Aim of the task
Reproduce the data below line by line, from its first line to the line with "pink rectangle: (78, 89) -> (82, 65), moved", both included, and nothing past that point.

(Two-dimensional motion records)
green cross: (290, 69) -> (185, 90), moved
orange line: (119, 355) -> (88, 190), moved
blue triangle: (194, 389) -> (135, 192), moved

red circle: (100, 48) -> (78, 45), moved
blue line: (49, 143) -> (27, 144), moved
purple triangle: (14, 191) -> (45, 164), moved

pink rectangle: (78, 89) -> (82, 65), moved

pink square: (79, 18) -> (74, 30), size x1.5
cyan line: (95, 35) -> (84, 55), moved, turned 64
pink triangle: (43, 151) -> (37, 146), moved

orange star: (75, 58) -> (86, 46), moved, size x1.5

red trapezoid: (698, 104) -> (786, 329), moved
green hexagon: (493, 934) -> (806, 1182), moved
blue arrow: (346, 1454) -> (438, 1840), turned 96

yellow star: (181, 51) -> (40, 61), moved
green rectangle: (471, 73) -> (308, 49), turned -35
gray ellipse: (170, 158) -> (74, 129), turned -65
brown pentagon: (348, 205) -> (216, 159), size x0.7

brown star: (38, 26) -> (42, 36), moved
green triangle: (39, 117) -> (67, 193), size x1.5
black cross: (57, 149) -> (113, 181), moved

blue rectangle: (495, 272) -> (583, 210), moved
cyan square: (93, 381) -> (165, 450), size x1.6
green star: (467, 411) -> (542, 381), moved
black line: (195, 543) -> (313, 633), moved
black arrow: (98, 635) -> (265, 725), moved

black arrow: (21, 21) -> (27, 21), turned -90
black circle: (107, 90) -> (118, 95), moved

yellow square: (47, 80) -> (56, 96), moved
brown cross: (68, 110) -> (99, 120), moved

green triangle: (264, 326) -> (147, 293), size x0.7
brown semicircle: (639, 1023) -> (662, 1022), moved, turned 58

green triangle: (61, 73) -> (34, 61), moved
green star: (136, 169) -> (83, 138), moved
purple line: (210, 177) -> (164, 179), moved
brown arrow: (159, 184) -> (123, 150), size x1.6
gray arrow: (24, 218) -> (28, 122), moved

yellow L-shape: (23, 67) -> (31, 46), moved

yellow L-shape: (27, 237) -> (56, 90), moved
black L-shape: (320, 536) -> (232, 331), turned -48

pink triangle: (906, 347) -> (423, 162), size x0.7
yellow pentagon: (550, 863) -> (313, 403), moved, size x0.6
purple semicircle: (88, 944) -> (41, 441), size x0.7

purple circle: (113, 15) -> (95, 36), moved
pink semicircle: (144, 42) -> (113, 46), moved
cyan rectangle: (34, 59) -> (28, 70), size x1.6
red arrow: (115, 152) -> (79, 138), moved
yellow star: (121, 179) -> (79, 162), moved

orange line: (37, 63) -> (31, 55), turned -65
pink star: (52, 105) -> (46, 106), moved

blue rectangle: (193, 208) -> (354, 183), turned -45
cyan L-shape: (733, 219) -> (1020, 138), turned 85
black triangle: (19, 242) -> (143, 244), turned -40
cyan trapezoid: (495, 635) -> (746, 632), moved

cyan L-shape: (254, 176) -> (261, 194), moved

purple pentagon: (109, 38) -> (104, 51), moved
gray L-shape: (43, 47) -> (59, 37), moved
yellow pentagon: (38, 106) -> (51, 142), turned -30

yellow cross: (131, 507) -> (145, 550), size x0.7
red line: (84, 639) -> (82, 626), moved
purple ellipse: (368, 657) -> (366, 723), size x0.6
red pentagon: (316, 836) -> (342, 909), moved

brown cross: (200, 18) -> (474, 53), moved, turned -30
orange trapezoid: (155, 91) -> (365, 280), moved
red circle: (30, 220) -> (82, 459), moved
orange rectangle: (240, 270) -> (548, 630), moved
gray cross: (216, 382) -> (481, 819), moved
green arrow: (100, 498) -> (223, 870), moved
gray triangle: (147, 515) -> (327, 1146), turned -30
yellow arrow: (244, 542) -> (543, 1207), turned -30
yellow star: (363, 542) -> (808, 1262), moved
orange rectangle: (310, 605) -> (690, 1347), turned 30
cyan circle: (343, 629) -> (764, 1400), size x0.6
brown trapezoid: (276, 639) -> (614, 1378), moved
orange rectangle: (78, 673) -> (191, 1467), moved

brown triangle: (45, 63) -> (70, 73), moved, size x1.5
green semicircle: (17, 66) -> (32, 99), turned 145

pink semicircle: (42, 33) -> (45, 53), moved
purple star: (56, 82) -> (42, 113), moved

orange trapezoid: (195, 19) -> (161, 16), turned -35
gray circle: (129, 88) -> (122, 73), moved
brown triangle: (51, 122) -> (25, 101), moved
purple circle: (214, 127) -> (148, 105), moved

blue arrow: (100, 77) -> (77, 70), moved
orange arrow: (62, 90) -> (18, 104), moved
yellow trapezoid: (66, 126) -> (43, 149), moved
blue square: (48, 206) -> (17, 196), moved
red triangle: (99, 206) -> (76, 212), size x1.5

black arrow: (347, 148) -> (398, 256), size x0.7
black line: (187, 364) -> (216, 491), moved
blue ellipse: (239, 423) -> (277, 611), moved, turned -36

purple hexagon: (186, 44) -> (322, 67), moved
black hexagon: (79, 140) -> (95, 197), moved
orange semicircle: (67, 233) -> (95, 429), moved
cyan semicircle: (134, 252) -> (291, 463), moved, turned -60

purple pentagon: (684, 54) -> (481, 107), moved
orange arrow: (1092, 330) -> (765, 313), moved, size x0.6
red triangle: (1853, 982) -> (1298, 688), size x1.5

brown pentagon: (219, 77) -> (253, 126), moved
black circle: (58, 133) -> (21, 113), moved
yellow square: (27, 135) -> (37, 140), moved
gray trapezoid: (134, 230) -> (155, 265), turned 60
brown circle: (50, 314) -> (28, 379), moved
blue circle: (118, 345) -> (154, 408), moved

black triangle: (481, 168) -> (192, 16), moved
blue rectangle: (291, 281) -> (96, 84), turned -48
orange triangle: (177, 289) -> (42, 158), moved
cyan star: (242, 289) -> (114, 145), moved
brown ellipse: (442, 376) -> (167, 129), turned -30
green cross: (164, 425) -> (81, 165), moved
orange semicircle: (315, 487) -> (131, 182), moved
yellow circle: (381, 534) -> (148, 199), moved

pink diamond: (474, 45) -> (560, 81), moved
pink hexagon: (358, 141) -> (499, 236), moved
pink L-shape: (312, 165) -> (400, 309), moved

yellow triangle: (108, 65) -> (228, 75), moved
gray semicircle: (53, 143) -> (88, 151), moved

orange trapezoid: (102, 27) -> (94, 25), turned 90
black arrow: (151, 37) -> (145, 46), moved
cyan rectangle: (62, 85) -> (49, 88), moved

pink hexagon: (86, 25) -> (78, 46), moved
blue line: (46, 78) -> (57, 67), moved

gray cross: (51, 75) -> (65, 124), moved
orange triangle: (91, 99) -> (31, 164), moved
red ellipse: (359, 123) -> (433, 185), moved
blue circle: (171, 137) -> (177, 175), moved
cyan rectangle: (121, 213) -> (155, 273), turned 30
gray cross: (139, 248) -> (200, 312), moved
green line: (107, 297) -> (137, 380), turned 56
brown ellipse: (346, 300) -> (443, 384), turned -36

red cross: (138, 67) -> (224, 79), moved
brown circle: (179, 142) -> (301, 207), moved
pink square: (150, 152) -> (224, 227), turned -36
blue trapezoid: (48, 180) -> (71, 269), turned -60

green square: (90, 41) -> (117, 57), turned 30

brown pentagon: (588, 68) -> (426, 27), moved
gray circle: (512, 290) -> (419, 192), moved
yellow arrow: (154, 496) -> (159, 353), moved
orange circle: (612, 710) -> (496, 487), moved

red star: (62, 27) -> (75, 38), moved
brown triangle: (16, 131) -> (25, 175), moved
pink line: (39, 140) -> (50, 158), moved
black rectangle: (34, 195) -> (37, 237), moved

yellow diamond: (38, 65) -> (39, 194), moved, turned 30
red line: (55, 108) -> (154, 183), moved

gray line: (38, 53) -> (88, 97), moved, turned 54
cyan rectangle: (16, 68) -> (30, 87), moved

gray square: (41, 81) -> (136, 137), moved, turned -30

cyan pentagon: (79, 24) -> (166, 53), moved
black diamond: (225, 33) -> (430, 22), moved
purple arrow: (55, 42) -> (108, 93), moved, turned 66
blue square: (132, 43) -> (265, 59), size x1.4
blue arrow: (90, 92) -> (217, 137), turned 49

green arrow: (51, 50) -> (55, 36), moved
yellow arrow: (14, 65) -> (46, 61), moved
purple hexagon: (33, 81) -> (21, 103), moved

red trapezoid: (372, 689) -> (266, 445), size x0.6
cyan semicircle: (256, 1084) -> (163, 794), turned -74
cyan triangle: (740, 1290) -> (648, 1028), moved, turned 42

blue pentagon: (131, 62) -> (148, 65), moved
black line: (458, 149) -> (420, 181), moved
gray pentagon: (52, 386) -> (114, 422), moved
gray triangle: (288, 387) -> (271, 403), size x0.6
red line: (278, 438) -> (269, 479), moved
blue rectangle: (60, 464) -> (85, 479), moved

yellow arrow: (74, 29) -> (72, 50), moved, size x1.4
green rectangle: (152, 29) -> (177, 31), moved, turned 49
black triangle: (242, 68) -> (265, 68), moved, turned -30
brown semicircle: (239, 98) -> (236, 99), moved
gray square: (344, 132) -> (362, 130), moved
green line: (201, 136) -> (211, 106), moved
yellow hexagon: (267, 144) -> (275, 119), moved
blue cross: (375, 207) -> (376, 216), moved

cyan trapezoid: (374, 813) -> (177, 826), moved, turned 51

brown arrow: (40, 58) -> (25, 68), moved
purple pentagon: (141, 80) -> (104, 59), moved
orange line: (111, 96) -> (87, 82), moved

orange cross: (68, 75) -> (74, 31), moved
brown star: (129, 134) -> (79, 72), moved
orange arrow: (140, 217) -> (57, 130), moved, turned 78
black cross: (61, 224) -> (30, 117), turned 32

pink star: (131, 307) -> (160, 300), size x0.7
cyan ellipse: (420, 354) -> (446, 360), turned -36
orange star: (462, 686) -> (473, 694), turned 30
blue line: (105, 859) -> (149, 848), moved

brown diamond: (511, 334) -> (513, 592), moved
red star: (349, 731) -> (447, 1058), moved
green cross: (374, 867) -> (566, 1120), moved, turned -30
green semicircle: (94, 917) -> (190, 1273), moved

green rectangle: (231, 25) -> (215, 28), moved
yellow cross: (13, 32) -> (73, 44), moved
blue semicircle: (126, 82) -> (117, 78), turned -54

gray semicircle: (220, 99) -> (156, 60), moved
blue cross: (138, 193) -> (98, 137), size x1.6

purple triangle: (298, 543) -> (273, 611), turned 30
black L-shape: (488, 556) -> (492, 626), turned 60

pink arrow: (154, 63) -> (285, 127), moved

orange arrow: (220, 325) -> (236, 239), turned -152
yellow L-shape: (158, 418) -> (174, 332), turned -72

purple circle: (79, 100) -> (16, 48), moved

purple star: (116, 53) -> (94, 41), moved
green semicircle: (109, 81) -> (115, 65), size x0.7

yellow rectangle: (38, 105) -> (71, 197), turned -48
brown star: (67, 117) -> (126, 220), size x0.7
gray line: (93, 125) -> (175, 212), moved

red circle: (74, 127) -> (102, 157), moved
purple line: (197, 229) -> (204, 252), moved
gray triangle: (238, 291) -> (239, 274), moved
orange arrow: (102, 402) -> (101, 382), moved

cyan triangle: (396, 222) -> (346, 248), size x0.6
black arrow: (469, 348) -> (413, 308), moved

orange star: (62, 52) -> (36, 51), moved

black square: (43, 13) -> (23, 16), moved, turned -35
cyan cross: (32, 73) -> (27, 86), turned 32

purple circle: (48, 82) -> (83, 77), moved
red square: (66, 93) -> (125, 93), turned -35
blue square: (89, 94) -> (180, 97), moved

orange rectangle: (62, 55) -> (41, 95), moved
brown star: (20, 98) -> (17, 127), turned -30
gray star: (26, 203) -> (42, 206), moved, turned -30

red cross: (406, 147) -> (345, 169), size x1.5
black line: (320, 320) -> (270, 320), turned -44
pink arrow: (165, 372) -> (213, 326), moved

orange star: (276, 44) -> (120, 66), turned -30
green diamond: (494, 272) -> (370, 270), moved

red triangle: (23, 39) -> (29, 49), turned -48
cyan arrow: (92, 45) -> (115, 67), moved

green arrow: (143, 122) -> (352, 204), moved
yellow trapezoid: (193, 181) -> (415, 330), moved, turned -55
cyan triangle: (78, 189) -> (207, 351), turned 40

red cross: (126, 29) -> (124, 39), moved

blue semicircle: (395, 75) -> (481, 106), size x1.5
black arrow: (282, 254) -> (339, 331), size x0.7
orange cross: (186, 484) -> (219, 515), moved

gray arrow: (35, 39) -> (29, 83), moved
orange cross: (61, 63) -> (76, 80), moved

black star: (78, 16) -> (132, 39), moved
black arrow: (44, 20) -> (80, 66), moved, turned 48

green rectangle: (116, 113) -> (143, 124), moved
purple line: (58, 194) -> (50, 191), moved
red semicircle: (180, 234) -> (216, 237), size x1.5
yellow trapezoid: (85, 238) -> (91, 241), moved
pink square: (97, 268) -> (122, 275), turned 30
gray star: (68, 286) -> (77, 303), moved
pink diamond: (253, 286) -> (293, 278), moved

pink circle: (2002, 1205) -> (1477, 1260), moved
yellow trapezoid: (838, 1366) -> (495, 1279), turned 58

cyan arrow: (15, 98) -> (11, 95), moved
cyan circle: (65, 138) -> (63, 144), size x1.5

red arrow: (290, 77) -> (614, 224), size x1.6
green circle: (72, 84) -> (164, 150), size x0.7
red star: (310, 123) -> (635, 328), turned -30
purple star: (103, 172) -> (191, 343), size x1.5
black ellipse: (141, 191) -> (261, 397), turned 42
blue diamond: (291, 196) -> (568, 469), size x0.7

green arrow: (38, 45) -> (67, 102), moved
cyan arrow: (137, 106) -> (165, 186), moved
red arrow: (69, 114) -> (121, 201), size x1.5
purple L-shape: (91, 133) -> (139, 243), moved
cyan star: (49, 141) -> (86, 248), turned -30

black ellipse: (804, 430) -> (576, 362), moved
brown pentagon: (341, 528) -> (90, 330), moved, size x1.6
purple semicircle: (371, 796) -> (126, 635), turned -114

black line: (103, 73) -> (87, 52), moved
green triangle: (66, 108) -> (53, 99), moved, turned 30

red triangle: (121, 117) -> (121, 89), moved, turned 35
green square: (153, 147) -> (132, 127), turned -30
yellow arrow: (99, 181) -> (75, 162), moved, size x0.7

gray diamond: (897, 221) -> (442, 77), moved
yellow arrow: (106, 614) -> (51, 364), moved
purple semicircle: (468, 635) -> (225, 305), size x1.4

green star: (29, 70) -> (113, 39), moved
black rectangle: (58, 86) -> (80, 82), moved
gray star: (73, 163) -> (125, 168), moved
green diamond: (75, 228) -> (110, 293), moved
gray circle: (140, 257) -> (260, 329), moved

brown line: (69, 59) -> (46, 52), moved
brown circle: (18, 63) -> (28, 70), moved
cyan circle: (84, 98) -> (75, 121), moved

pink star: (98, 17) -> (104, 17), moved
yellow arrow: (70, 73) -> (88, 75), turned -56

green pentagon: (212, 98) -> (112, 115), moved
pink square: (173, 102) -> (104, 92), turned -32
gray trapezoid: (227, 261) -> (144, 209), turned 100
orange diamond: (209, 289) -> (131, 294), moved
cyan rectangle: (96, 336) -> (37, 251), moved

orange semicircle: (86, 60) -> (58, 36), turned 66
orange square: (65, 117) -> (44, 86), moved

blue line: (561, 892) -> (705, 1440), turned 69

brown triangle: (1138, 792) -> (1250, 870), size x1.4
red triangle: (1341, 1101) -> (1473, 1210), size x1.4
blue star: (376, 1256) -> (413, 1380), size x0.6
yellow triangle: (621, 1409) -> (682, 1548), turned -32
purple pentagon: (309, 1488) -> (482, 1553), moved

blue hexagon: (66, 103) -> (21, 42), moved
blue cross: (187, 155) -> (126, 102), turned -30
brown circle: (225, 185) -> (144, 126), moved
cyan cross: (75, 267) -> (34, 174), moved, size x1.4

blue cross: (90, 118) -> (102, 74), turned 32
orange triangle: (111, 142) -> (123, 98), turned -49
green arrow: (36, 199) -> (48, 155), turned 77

Exercise solution
green cross: (290, 69) -> (185, 90), moved
orange line: (119, 355) -> (88, 190), moved
blue triangle: (194, 389) -> (135, 192), moved

red circle: (100, 48) -> (78, 45), moved
blue line: (49, 143) -> (27, 144), moved
purple triangle: (14, 191) -> (45, 164), moved

pink rectangle: (78, 89) -> (82, 65), moved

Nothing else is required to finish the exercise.